# Aim of the task
If a line of the data below contains the string "candle", copy it into your answer.

# Given records

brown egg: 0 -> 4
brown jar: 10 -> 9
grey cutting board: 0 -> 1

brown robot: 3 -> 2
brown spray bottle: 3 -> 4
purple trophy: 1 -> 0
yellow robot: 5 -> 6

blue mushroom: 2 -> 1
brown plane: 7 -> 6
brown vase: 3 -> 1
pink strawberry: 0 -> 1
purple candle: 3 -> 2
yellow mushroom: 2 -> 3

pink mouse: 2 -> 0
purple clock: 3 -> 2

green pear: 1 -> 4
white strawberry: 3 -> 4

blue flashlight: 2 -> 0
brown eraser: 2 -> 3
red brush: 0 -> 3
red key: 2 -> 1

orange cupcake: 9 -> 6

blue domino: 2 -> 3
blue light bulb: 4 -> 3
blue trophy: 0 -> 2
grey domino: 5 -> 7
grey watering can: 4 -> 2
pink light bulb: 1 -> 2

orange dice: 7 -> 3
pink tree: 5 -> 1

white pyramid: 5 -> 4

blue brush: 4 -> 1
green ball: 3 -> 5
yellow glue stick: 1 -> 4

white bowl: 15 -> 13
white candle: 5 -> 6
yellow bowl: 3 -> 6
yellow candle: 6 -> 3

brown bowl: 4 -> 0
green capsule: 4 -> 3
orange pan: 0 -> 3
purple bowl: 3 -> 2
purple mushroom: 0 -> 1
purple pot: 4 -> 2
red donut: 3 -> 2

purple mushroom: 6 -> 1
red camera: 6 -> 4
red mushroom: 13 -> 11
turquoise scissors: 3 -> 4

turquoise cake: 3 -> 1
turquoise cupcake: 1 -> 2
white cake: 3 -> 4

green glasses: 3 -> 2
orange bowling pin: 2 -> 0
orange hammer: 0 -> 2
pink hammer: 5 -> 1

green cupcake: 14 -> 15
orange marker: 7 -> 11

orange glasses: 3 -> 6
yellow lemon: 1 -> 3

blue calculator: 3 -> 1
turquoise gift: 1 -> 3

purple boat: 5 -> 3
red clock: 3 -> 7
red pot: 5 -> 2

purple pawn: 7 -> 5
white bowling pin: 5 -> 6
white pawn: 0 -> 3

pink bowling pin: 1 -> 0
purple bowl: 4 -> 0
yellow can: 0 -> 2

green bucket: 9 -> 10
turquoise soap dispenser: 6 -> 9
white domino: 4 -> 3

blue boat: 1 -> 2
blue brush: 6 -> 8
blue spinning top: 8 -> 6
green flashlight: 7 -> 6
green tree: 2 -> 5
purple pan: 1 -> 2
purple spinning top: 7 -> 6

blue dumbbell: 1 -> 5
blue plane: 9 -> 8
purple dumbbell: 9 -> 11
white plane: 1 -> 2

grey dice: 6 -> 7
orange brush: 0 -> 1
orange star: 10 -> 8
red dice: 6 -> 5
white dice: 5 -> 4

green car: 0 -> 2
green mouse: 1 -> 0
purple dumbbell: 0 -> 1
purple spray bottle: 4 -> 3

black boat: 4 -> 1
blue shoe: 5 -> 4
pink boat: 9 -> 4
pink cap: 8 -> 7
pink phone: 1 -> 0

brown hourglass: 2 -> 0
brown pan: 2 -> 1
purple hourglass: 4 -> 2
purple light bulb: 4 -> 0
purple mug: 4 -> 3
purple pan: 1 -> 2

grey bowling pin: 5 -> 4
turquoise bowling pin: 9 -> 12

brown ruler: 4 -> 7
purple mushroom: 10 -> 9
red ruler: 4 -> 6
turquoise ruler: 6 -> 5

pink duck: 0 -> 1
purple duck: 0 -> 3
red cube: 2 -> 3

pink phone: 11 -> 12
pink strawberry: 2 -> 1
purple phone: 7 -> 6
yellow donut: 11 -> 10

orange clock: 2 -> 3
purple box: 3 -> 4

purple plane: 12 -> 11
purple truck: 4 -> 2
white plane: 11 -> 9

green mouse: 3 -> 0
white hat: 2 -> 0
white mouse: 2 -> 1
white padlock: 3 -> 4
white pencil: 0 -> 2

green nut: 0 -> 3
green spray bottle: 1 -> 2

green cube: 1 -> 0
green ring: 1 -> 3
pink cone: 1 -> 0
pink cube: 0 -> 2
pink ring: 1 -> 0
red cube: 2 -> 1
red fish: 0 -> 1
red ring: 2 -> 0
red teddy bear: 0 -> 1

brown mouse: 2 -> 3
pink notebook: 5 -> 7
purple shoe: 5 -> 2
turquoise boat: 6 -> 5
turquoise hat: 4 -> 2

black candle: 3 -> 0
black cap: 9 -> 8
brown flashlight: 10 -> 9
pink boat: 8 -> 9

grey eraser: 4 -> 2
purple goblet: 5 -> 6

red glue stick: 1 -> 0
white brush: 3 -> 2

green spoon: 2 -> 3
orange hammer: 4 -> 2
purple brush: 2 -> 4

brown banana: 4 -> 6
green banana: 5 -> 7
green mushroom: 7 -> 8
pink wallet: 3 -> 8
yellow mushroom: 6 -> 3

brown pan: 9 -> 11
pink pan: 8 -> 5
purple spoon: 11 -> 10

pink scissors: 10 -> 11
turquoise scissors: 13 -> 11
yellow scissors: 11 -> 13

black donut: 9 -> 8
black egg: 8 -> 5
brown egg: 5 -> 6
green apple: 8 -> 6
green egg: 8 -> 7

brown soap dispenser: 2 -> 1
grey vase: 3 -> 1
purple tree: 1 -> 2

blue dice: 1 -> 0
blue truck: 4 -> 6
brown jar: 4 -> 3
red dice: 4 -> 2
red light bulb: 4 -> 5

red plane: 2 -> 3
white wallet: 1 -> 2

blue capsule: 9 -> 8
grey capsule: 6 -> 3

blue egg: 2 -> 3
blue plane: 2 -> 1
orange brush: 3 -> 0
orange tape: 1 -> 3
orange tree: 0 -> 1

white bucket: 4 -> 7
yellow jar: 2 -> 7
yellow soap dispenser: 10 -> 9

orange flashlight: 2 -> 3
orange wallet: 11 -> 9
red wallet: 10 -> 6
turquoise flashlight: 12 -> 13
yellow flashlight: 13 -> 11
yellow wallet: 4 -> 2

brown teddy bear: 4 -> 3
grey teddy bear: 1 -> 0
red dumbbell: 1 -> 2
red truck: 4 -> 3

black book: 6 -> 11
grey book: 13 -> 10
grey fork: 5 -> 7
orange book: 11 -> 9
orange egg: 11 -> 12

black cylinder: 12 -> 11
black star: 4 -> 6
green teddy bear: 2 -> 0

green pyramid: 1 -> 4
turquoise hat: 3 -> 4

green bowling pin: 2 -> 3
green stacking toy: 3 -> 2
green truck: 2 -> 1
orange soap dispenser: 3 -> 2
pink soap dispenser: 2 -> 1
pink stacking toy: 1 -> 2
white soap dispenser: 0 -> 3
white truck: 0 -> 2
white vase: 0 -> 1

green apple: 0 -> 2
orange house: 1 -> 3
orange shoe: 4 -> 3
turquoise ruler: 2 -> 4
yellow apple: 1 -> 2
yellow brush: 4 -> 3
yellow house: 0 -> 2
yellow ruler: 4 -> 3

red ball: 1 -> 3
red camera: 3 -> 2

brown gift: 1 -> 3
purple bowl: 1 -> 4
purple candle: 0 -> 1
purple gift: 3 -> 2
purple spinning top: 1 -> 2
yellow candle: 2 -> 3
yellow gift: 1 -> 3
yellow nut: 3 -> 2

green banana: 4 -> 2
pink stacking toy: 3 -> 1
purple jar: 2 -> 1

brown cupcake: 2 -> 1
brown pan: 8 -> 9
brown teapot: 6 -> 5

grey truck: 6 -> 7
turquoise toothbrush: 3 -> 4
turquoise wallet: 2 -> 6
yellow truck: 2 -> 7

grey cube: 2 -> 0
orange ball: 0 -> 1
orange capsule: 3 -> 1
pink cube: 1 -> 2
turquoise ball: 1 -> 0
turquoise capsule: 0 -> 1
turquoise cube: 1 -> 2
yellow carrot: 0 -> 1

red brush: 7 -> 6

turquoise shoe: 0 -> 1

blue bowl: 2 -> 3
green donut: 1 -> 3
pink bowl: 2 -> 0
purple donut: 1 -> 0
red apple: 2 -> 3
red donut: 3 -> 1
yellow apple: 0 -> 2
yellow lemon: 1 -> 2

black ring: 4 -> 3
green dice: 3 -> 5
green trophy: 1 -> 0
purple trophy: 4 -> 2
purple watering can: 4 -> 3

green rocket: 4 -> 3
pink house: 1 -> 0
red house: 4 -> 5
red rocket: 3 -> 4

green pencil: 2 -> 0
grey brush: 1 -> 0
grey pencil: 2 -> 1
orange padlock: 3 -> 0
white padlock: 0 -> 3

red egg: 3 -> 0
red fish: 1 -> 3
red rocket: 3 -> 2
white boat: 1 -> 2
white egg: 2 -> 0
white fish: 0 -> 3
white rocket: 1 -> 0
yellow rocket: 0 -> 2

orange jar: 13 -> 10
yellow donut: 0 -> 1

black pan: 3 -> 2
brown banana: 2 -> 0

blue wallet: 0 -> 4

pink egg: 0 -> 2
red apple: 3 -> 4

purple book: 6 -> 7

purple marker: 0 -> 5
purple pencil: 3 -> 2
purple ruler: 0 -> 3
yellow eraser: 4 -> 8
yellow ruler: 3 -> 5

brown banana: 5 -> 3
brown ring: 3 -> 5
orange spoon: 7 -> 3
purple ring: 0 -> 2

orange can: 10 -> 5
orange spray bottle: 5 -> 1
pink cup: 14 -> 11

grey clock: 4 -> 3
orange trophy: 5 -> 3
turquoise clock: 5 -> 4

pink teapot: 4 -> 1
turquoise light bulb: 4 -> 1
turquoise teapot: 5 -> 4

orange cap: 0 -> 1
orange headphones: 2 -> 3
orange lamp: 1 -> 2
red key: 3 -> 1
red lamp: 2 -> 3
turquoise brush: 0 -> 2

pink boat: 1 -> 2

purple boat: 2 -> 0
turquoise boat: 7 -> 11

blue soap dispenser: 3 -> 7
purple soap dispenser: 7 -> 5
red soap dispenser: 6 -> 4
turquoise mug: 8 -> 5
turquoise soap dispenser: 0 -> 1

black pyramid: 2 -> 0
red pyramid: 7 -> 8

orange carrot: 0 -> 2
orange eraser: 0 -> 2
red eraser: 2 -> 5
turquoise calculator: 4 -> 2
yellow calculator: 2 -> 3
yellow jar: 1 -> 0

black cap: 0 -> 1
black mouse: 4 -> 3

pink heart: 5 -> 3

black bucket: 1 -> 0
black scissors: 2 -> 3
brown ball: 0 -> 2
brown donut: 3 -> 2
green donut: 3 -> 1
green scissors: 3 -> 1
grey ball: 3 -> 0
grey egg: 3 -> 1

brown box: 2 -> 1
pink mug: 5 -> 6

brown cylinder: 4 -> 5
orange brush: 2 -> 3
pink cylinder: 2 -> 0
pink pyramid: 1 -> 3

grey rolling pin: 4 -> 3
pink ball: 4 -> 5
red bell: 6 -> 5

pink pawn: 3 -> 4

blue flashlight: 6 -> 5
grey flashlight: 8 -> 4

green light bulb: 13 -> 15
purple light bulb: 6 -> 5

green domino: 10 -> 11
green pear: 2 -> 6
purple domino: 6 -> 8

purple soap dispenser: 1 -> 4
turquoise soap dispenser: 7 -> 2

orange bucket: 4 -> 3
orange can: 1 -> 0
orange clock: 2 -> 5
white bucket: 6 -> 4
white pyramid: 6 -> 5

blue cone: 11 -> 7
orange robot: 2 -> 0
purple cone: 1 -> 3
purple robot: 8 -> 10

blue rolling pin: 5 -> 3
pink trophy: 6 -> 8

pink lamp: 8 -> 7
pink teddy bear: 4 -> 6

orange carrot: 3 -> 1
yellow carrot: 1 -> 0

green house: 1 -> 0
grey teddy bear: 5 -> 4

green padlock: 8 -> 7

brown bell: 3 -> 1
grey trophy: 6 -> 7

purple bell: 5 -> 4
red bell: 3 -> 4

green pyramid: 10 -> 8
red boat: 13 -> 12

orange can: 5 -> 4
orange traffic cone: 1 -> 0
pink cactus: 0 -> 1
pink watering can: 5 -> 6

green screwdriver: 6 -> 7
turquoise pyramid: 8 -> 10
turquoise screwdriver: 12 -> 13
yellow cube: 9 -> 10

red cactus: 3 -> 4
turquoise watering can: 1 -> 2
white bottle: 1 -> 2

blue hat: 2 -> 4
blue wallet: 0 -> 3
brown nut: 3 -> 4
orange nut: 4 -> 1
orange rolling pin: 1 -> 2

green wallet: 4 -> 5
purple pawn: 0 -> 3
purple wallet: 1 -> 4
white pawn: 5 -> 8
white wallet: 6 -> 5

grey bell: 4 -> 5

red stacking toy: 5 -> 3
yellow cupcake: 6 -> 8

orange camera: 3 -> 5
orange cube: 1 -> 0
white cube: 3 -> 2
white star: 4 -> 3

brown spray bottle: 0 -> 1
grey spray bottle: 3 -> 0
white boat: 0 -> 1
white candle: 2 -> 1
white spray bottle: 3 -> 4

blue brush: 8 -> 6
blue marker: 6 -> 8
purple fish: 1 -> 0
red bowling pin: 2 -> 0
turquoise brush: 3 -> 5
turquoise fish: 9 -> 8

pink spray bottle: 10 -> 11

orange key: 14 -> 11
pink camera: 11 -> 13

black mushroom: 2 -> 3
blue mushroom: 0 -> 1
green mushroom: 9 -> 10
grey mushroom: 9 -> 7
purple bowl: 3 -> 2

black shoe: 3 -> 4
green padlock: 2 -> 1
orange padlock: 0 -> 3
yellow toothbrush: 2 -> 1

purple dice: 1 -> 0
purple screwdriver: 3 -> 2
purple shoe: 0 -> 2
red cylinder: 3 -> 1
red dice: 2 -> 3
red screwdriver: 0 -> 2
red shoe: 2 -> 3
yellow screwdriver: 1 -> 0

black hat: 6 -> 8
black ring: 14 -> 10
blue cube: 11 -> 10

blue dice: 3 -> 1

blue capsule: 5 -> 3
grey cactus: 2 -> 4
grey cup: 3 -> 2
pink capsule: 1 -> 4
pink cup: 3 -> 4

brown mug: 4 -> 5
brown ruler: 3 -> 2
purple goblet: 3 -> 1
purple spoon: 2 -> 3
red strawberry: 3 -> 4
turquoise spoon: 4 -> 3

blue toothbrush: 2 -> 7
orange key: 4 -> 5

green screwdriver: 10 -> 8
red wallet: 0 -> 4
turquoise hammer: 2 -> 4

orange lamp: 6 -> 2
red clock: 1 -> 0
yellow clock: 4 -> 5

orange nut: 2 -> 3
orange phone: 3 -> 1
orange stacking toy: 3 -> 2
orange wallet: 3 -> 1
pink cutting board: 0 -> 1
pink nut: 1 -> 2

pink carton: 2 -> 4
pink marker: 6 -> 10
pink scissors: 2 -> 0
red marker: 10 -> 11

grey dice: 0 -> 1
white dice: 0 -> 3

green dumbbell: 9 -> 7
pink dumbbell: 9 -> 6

# Worked solution
purple candle: 3 -> 2
white candle: 5 -> 6
yellow candle: 6 -> 3
black candle: 3 -> 0
purple candle: 0 -> 1
yellow candle: 2 -> 3
white candle: 2 -> 1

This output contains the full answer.